[A block of data]

------------------------

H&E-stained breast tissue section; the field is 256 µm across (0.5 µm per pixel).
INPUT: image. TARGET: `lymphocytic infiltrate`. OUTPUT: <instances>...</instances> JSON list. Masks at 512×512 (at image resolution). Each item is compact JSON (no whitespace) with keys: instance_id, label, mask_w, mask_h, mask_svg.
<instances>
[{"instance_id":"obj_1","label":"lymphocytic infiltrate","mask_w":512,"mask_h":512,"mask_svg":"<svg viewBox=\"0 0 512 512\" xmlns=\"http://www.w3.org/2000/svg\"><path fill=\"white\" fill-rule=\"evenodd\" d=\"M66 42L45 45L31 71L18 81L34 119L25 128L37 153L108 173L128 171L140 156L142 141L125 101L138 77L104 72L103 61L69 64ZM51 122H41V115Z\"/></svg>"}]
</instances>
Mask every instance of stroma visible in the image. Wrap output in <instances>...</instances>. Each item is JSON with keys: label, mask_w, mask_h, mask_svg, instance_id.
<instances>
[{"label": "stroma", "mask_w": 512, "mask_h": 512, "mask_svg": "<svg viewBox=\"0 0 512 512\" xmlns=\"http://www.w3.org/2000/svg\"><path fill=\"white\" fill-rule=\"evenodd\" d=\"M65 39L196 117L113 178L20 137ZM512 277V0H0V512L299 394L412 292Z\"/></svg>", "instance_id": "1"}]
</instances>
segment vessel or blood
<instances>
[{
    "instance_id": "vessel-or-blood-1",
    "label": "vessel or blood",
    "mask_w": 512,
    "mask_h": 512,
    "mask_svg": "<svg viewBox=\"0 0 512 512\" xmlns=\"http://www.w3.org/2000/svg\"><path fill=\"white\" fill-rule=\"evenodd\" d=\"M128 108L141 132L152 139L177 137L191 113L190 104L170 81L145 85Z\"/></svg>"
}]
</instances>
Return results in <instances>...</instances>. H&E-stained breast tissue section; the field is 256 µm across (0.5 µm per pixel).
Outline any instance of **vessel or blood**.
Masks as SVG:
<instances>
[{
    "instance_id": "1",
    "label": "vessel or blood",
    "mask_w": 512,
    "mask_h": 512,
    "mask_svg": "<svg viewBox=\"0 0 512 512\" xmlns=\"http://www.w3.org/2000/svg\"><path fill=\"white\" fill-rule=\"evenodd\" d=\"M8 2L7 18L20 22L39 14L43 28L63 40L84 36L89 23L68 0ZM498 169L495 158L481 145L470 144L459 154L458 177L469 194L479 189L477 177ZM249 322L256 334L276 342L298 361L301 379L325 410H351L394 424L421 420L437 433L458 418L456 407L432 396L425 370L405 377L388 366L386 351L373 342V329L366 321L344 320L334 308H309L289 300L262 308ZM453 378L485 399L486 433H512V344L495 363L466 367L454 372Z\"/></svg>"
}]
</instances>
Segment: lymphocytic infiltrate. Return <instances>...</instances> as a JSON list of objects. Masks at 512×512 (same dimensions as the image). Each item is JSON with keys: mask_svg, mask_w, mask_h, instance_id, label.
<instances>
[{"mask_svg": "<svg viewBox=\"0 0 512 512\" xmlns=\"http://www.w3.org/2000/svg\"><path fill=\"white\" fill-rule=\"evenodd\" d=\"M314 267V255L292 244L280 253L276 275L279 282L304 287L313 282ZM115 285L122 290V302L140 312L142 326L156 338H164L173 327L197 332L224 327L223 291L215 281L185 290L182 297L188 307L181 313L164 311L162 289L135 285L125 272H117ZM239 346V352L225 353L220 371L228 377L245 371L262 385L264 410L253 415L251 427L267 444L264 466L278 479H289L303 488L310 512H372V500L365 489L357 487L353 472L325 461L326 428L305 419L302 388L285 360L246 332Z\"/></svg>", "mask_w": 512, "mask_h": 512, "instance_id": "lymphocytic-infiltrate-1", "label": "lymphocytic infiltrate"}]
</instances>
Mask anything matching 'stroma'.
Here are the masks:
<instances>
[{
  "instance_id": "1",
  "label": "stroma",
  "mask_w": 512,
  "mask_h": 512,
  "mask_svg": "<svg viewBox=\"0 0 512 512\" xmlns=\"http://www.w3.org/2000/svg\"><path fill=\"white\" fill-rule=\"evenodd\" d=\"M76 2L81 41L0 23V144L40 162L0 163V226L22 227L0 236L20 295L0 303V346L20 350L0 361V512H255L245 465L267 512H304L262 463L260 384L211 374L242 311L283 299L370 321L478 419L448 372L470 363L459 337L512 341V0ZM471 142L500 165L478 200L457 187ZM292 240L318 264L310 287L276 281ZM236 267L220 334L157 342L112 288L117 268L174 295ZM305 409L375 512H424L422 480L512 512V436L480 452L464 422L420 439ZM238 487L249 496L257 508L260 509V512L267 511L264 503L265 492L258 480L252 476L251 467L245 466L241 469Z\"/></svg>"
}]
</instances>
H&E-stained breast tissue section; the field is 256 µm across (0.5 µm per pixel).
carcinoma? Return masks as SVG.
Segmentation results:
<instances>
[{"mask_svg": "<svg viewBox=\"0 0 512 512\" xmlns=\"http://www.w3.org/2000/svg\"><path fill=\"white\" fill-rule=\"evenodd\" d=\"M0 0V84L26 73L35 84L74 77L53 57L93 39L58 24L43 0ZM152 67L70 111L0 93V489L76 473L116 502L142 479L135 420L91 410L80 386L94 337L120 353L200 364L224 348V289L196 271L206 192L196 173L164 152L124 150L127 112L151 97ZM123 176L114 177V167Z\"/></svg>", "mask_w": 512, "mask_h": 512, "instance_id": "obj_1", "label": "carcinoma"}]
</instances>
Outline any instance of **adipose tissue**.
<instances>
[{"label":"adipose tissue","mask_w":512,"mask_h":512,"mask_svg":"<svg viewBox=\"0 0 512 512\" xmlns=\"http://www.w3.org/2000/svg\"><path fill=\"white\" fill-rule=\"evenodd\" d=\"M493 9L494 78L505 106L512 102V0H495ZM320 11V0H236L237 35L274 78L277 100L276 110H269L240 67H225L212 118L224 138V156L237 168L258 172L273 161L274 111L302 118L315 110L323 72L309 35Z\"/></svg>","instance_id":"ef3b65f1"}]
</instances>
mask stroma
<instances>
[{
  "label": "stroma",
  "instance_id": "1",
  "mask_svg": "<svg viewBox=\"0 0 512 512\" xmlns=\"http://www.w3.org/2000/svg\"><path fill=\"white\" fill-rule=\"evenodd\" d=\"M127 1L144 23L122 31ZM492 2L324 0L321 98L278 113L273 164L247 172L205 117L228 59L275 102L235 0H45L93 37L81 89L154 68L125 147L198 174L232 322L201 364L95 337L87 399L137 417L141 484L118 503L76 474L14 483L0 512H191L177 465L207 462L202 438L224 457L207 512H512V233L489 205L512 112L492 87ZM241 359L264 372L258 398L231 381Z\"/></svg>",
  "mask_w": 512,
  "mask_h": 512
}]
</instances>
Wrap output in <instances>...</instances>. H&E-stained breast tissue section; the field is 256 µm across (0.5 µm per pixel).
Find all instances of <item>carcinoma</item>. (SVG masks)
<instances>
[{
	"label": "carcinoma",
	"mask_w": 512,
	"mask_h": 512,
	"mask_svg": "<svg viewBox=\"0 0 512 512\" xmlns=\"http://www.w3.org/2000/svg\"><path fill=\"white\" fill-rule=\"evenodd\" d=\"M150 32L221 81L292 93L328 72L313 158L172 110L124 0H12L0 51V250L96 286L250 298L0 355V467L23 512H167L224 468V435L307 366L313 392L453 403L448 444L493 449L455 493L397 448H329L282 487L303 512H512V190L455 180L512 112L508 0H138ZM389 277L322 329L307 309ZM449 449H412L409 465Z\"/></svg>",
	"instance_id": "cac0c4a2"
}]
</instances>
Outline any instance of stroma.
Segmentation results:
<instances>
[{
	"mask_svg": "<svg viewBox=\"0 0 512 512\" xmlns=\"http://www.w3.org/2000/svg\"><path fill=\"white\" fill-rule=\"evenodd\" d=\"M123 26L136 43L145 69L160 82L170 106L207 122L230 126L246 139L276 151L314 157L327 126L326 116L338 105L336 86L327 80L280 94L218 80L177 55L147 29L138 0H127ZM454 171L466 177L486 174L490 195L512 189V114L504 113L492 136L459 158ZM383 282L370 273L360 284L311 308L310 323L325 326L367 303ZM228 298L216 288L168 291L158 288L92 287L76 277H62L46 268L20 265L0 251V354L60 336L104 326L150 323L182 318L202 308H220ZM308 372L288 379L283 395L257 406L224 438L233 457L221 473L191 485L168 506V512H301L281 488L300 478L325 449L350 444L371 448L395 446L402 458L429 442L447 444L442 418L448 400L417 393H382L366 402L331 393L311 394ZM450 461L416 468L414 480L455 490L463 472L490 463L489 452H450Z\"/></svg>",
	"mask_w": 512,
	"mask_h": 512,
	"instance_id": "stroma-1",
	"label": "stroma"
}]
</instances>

------------------------

Go through the records and gather the lines that hold "stained".

» Response to the task
H&E-stained breast tissue section; the field is 256 µm across (0.5 µm per pixel).
Return results in <instances>...</instances>. H&E-stained breast tissue section; the field is 256 µm across (0.5 µm per pixel).
H&E-stained breast tissue section; the field is 256 µm across (0.5 µm per pixel).
Wrap output in <instances>...</instances>. H&E-stained breast tissue section; the field is 256 µm across (0.5 µm per pixel).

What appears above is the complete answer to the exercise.